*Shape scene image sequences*
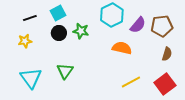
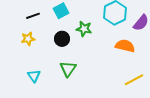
black circle: (59, 33) -> (62, 39), moved
cyan triangle: (31, 78) -> (34, 76), size x0.6

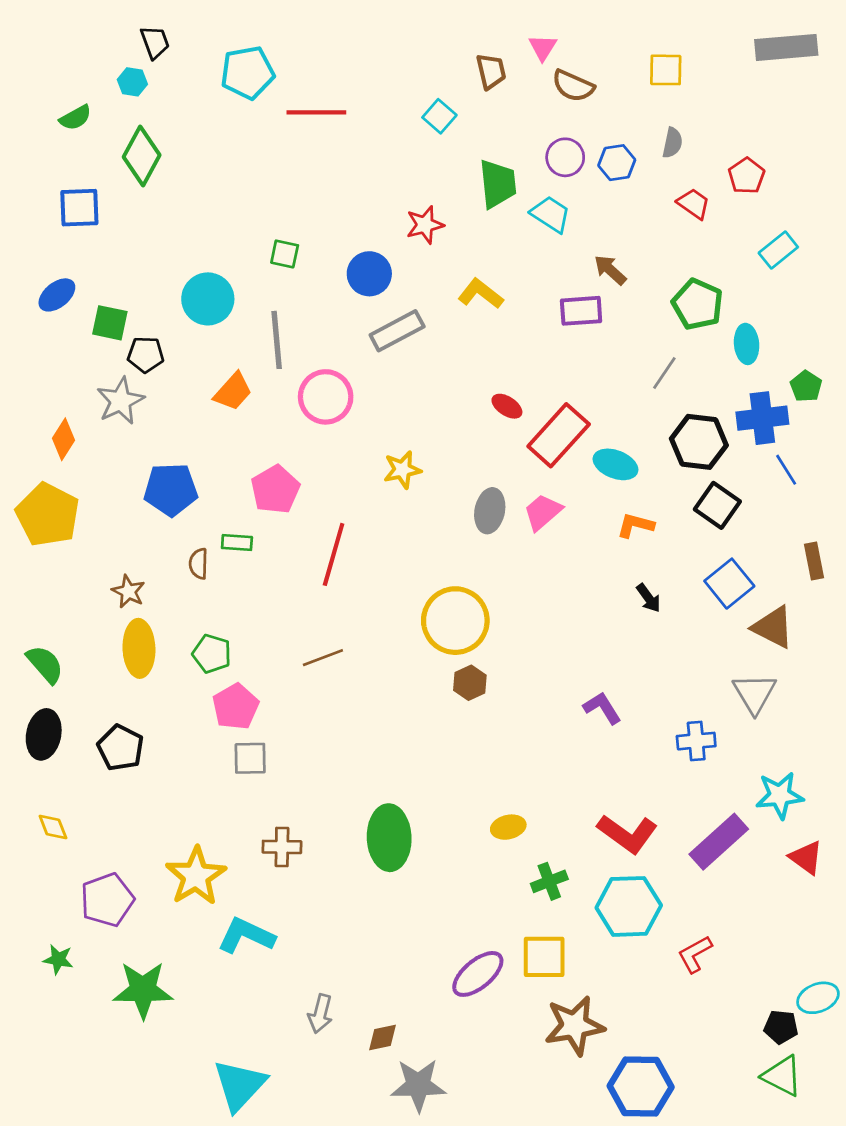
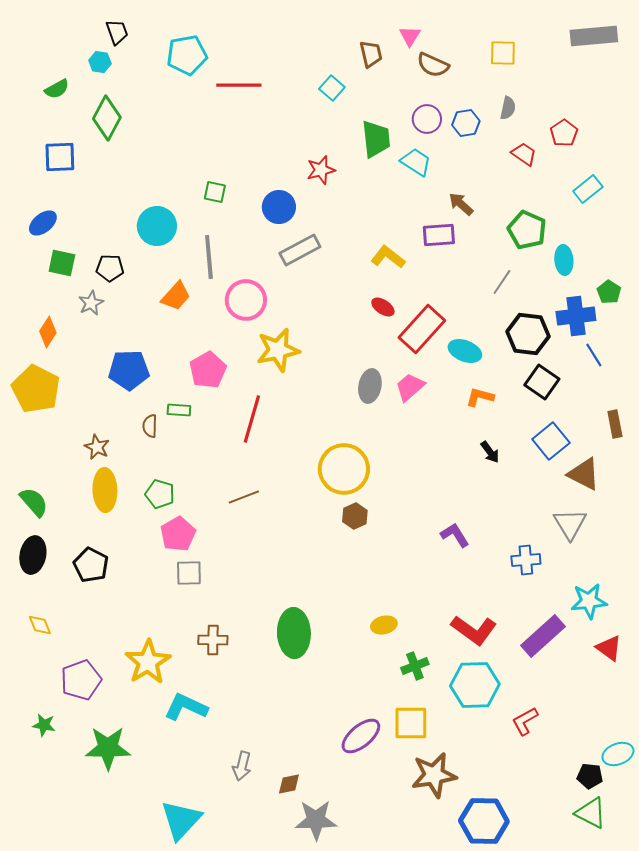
yellow L-shape: (480, 294) -> (388, 257), moved
green square: (110, 323) -> (62, 263), moved
gray star: (120, 401) -> (91, 303), size x0.7
yellow star: (402, 470) -> (278, 350), moved, size x1.5

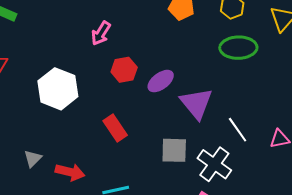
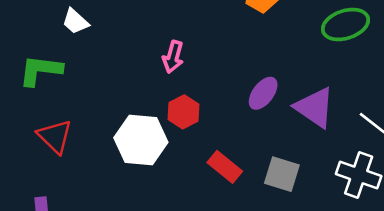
red hexagon: (124, 70) -> (184, 112), moved
gray square: (174, 150) -> (282, 174), moved, turned 32

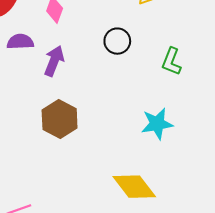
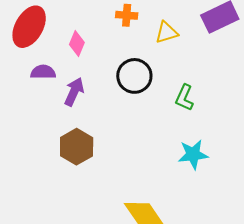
black circle: (117, 41) -> (134, 76), size x1.4
cyan star: (157, 124) -> (193, 154), moved

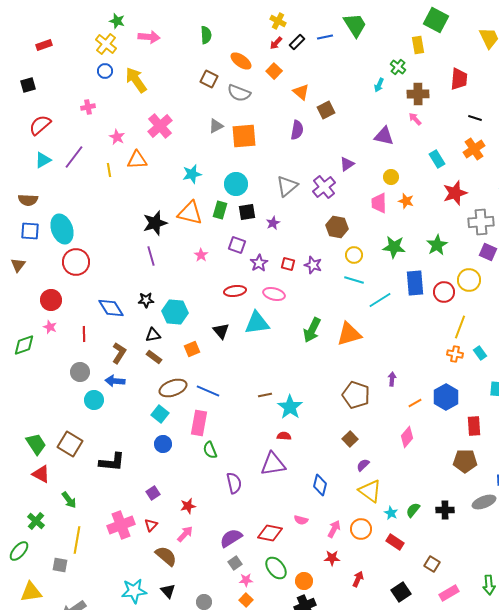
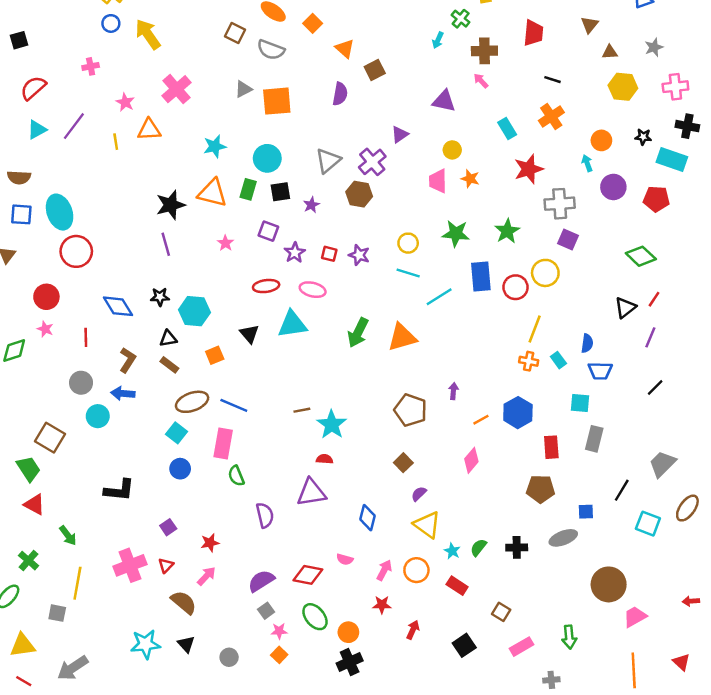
brown hexagon: (337, 227) -> (359, 194), moved
brown square: (70, 444) -> (50, 438), moved

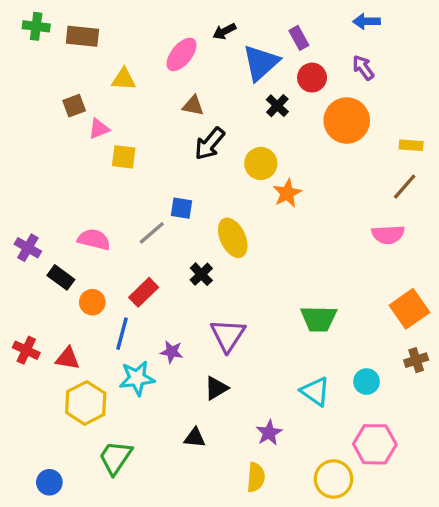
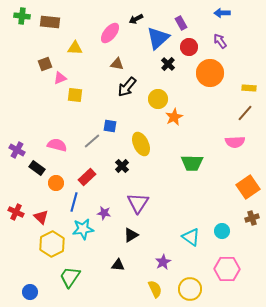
green trapezoid: (319, 319) -> (192, 163), moved
red triangle: (68, 358) -> (41, 217), turned 35
yellow semicircle: (256, 477) -> (155, 289), turned -30
yellow circle: (333, 479) -> (190, 289), moved

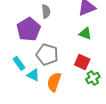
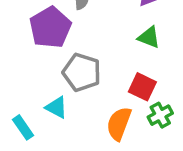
cyan rectangle: (19, 63) -> (23, 127), moved
orange semicircle: (54, 82) -> (119, 124), moved

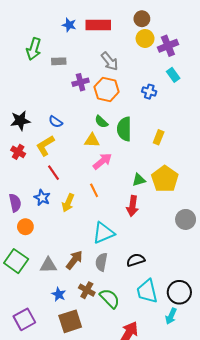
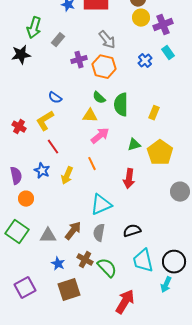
gray rectangle: (59, 61) -> (58, 40), turned -48
blue cross: (149, 92) -> (145, 61), moved, turned 32
black star: (20, 121) -> (21, 55), moved
green triangle: (139, 180) -> (134, 145), moved

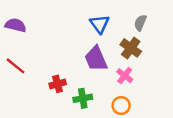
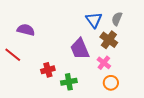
blue triangle: (100, 24) -> (94, 20), moved
purple semicircle: (16, 25) -> (26, 30), moved
orange circle: (121, 106) -> (111, 83), moved

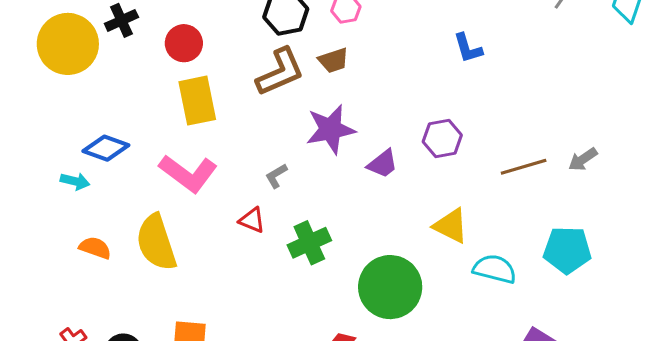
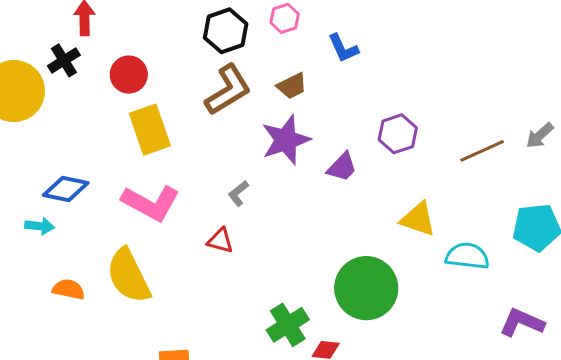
blue L-shape: (468, 48) -> (343, 48), moved
brown trapezoid: (333, 60) -> (292, 86), moved
green cross: (309, 243) -> (288, 325), moved

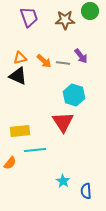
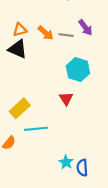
red triangle: (63, 122) -> (66, 99), size x0.6
yellow rectangle: (20, 131) -> (20, 108), turned -36
blue semicircle: (86, 191) -> (82, 168), moved

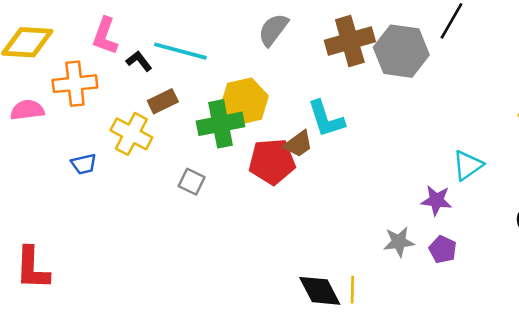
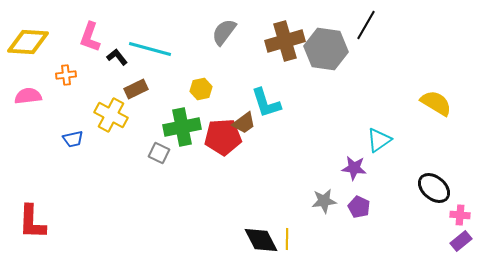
orange cross: (75, 84) -> (66, 75), size x0.6
yellow hexagon: (244, 101) -> (201, 89), size x0.6
green cross: (221, 124) -> (182, 127), moved

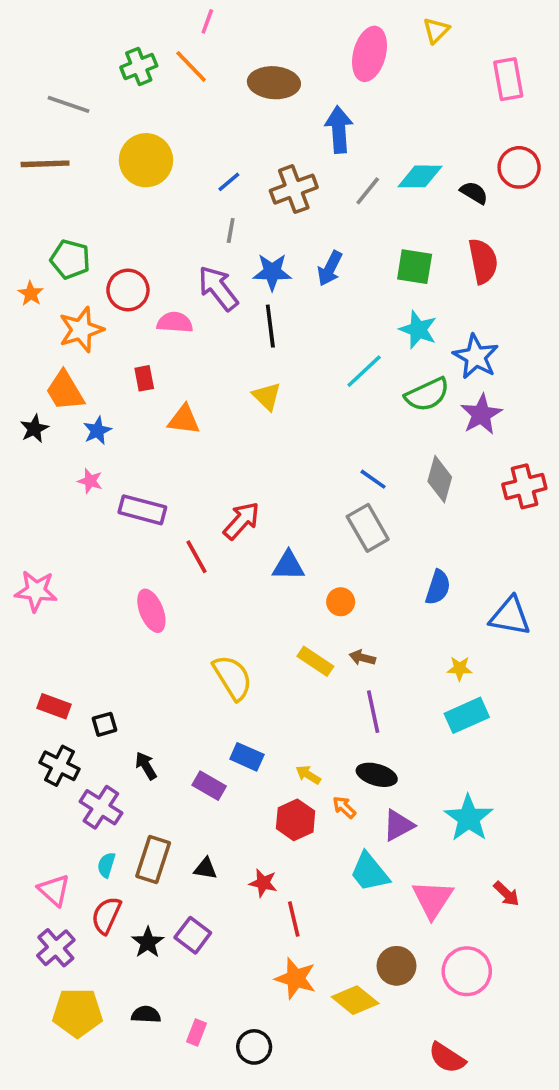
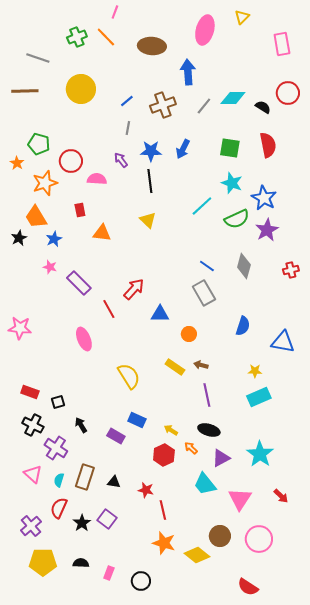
purple arrow: (218, 288) -> (121, 160), size x0.6
red cross: (524, 486) -> (291, 270), size x0.7
purple rectangle: (142, 510) -> (79, 283), turned 30
pink triangle: (54, 890) -> (33, 474), moved

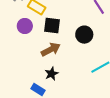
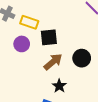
black circle: (84, 35) -> (82, 58), moved

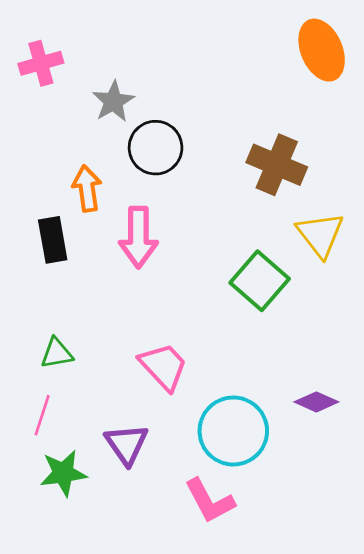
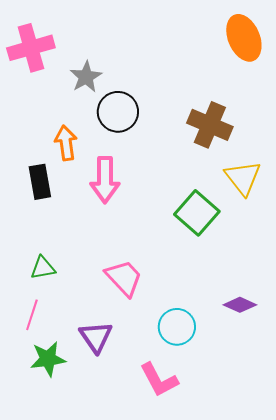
pink cross: (41, 63) -> (31, 48), size x1.4
cyan circle: (233, 431) -> (177, 327), size x0.7

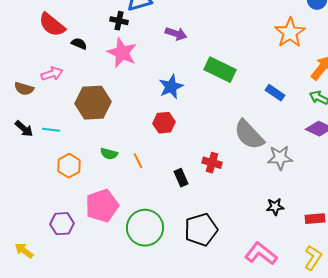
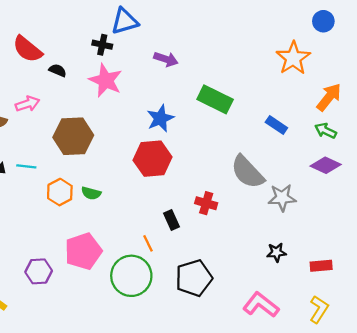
red hexagon: (164, 123) -> (153, 159), size x1.5
orange line: (138, 161) -> (148, 243), moved
orange hexagon: (69, 166) -> (60, 192), moved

*Task*
Among the records above, locate the line containing "red triangle: (68, 358)" and the line containing "blue semicircle: (86, 191)", then transcribe exactly the lines starting at the first and ending at the second, with no pictures.

*Response for this exercise*
red triangle: (68, 358) -> (41, 217), turned 35
yellow semicircle: (256, 477) -> (155, 289), turned -30
yellow circle: (333, 479) -> (190, 289), moved

cyan rectangle: (19, 63) -> (23, 127), moved
orange semicircle: (54, 82) -> (119, 124), moved

gray rectangle: (59, 61) -> (58, 40), turned -48
blue cross: (149, 92) -> (145, 61), moved, turned 32
black star: (20, 121) -> (21, 55), moved
green triangle: (139, 180) -> (134, 145), moved

blue triangle: (100, 24) -> (94, 20), moved
purple semicircle: (16, 25) -> (26, 30), moved
orange circle: (121, 106) -> (111, 83), moved

blue L-shape: (468, 48) -> (343, 48), moved
brown trapezoid: (333, 60) -> (292, 86), moved
green cross: (309, 243) -> (288, 325), moved

red triangle: (63, 122) -> (66, 99), size x0.6
yellow rectangle: (20, 131) -> (20, 108), turned -36
blue semicircle: (86, 191) -> (82, 168), moved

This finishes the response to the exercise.